_To do_
Copy exactly the lines of the data below, beginning with the line with "turquoise gift [131,227,202,290] -> none" and ending with the line with "grey watering can [284,689,339,762]". Pictures are to be omitted.

_Excerpted records_
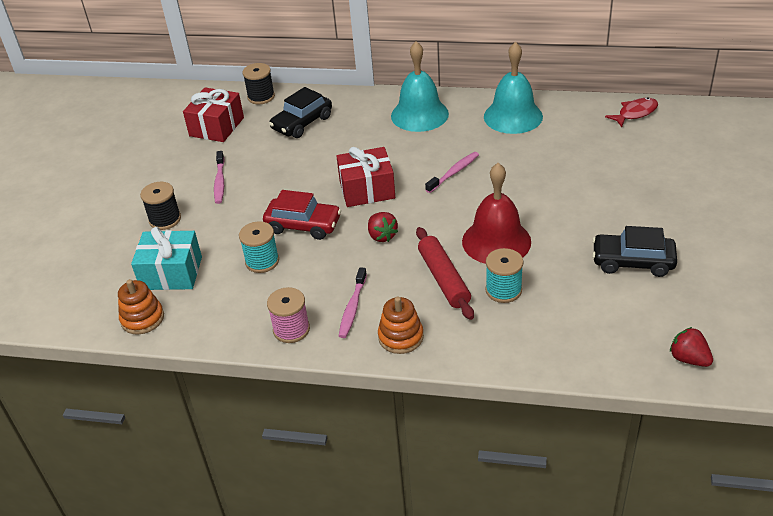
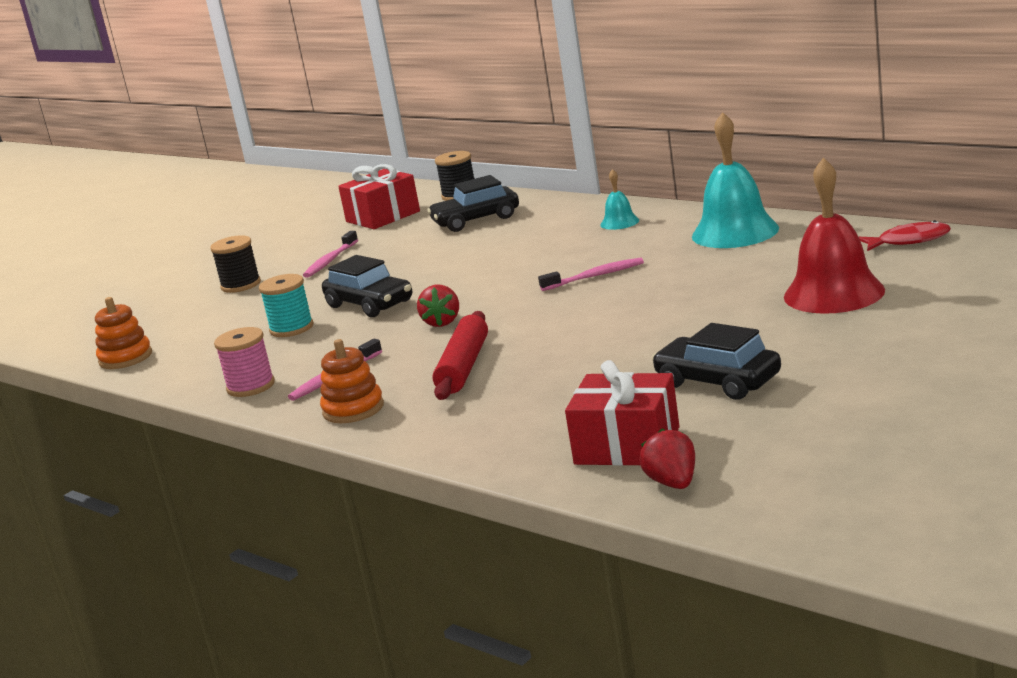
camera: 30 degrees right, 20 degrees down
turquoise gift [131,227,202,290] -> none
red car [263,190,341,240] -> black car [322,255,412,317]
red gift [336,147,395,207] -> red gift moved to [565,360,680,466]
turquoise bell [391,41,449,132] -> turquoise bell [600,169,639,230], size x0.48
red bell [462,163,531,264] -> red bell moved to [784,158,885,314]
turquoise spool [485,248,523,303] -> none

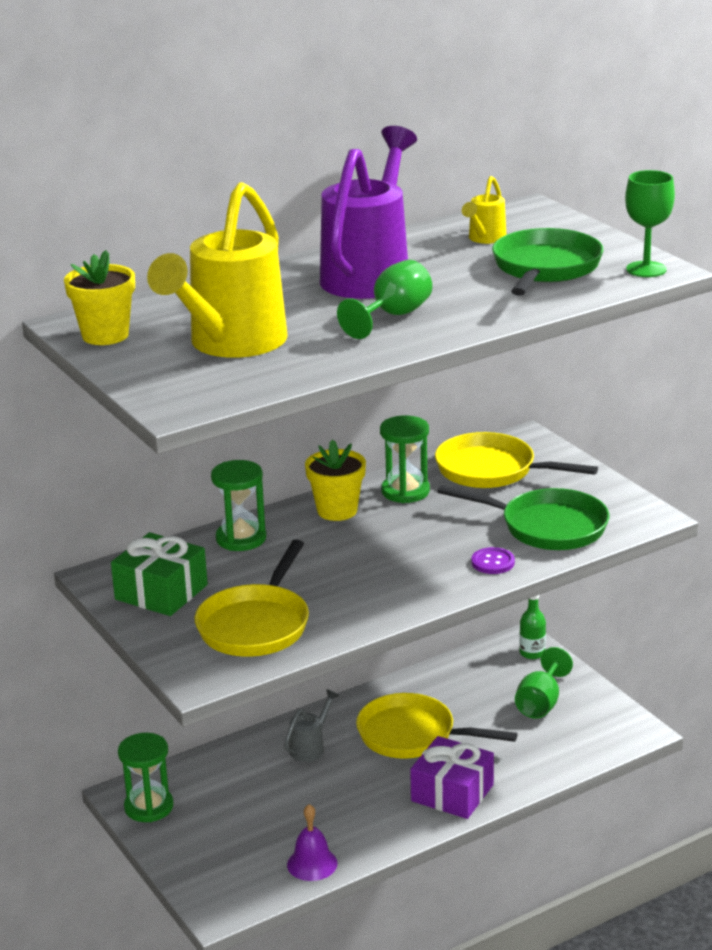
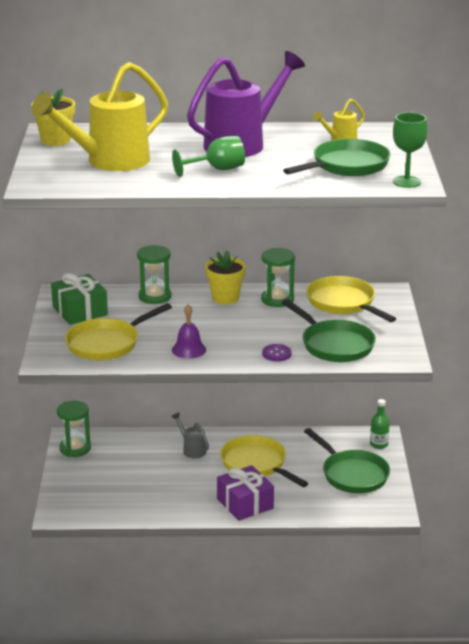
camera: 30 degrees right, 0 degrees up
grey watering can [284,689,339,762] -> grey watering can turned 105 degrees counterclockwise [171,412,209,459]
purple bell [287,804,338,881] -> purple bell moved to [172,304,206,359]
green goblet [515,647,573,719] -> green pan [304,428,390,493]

==

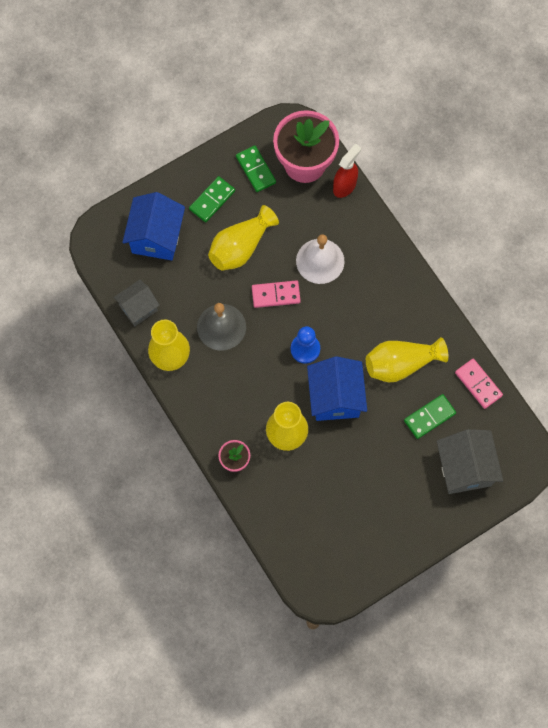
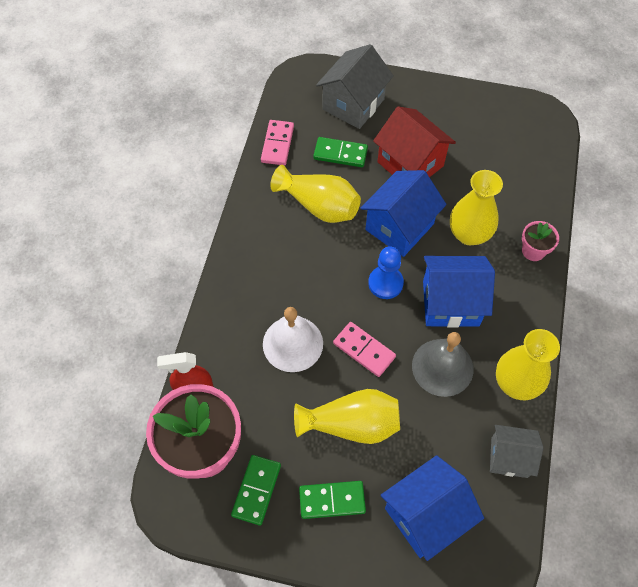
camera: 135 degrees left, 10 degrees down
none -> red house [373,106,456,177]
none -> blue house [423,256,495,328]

...

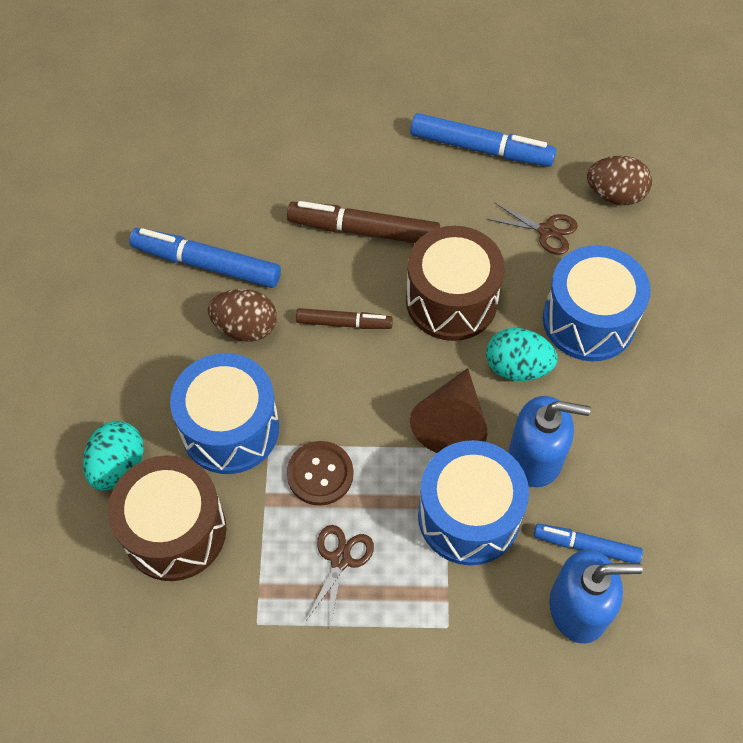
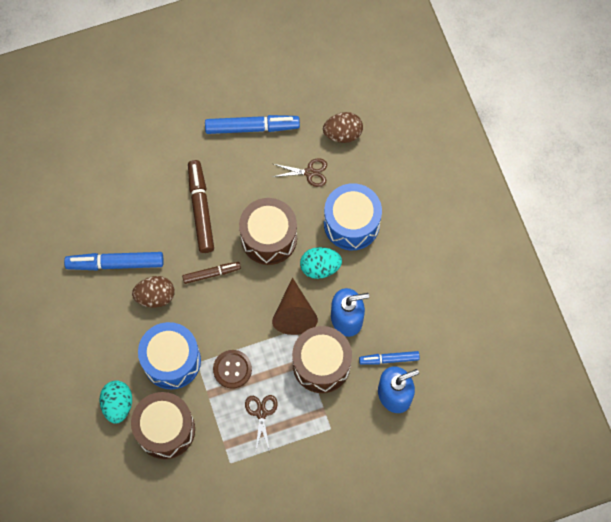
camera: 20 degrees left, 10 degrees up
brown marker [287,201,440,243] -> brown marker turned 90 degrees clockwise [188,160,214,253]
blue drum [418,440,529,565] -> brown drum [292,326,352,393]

_Response area_
turquoise gift [131,227,202,290] -> none
red car [263,190,341,240] -> black car [322,255,412,317]
red gift [336,147,395,207] -> red gift moved to [565,360,680,466]
turquoise bell [391,41,449,132] -> turquoise bell [600,169,639,230], size x0.48
red bell [462,163,531,264] -> red bell moved to [784,158,885,314]
turquoise spool [485,248,523,303] -> none

camera: 30 degrees right, 0 degrees up
grey watering can [284,689,339,762] -> grey watering can turned 105 degrees counterclockwise [171,412,209,459]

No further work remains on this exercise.